### Data extract
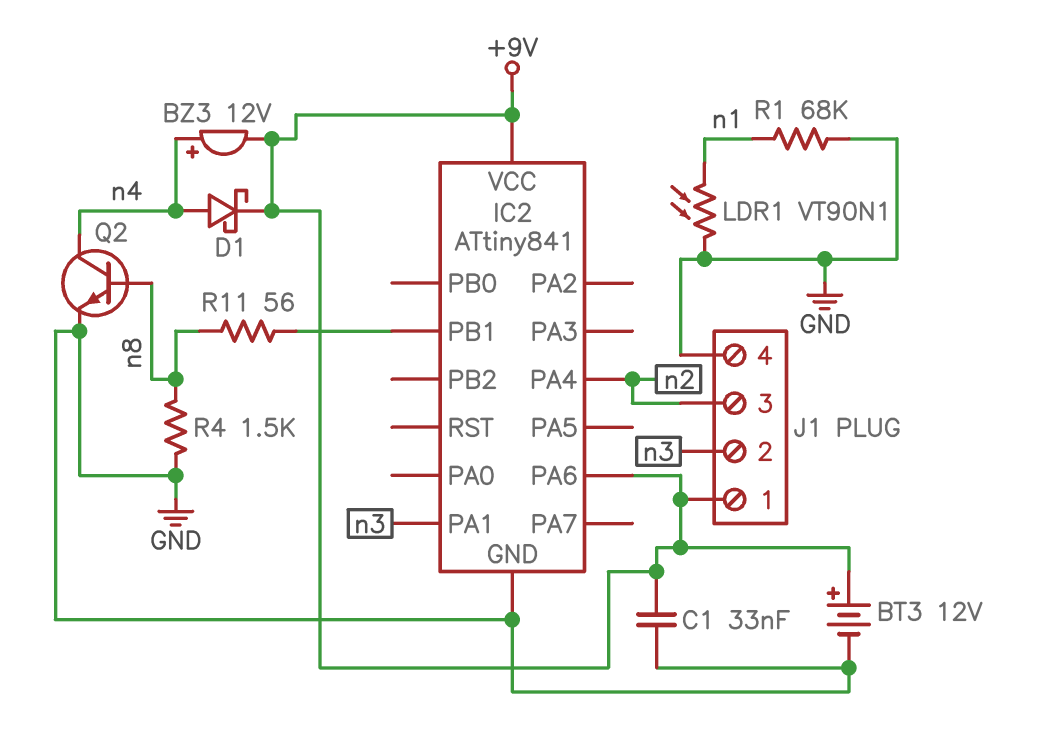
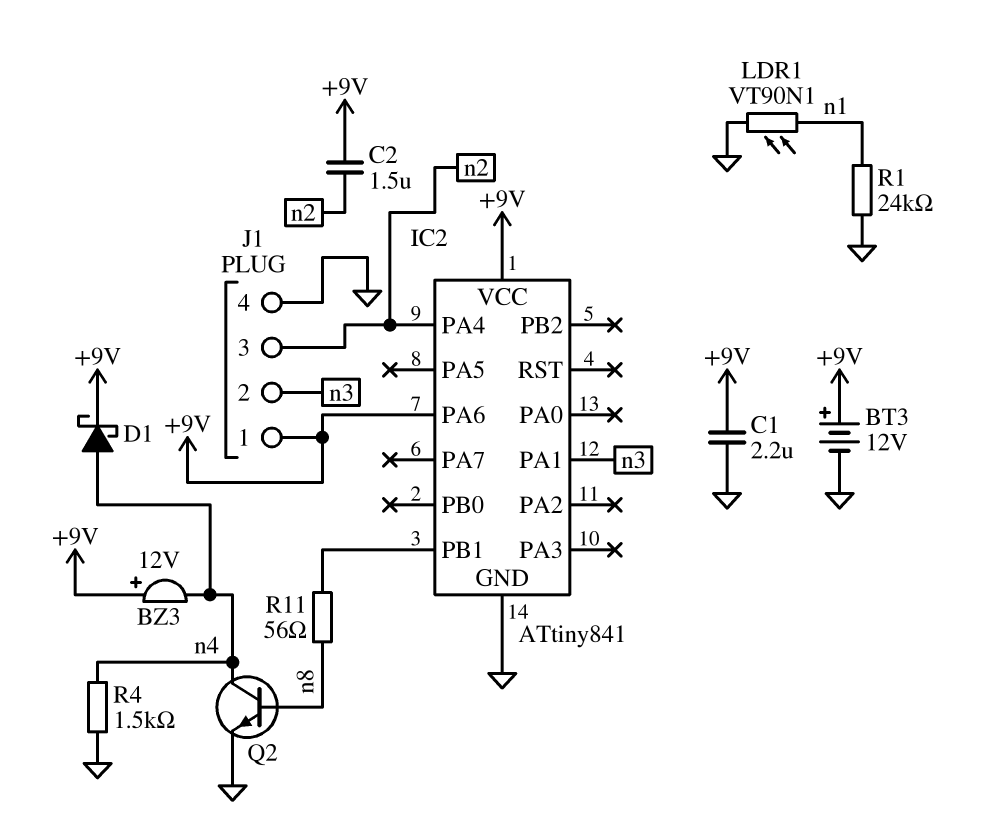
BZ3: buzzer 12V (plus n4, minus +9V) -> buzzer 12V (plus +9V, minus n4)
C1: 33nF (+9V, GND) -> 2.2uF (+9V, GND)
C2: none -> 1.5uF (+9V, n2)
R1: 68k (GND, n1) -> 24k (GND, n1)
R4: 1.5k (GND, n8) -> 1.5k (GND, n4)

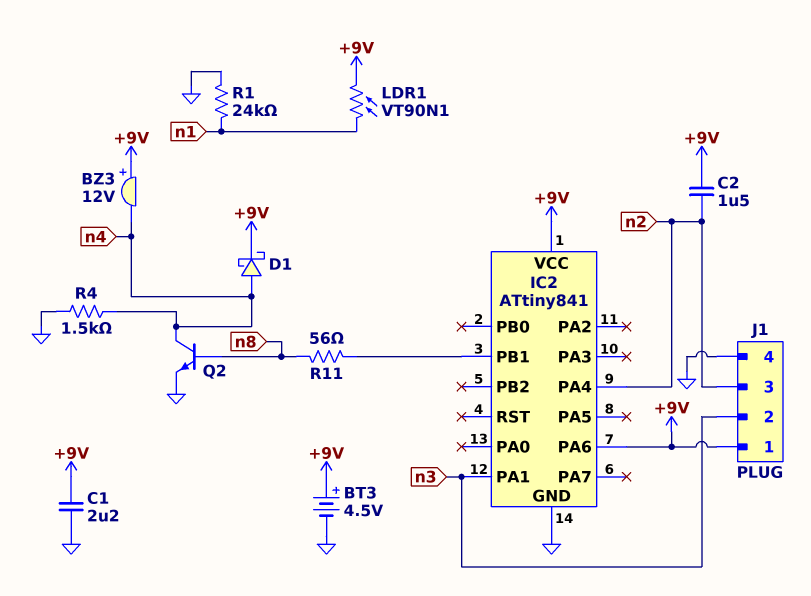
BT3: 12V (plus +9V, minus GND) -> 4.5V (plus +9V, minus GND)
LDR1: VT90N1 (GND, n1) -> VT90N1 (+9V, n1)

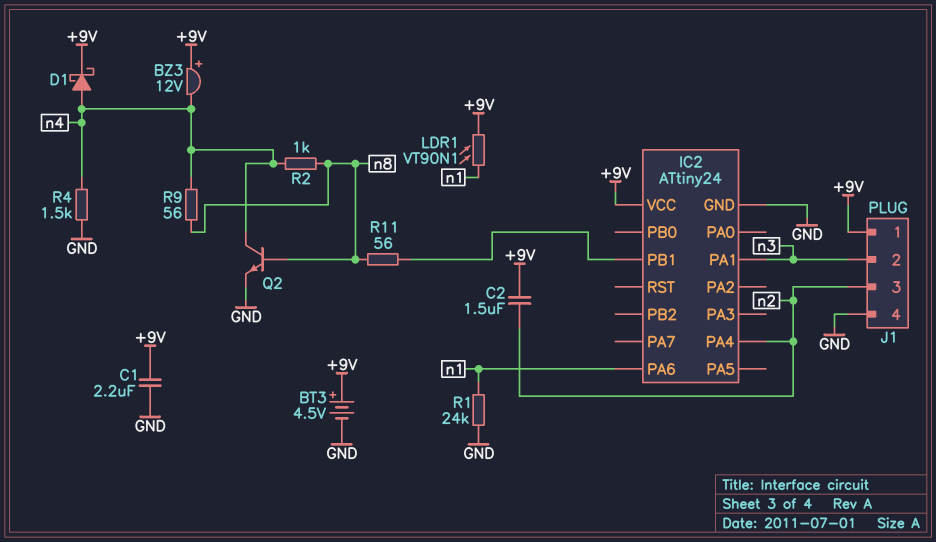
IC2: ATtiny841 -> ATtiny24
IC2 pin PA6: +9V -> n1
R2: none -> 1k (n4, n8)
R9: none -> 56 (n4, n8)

### Your objective
From the line that contains "R1: 68k (GND, n1) -> 24k (GND, n1)" through the last line of the entries, transcribe every line exactly, leaving out the pictures.

### Written answer
R1: 68k (GND, n1) -> 24k (GND, n1)
R4: 1.5k (GND, n8) -> 1.5k (GND, n4)

BT3: 12V (plus +9V, minus GND) -> 4.5V (plus +9V, minus GND)
LDR1: VT90N1 (GND, n1) -> VT90N1 (+9V, n1)

IC2: ATtiny841 -> ATtiny24
IC2 pin PA6: +9V -> n1
R2: none -> 1k (n4, n8)
R9: none -> 56 (n4, n8)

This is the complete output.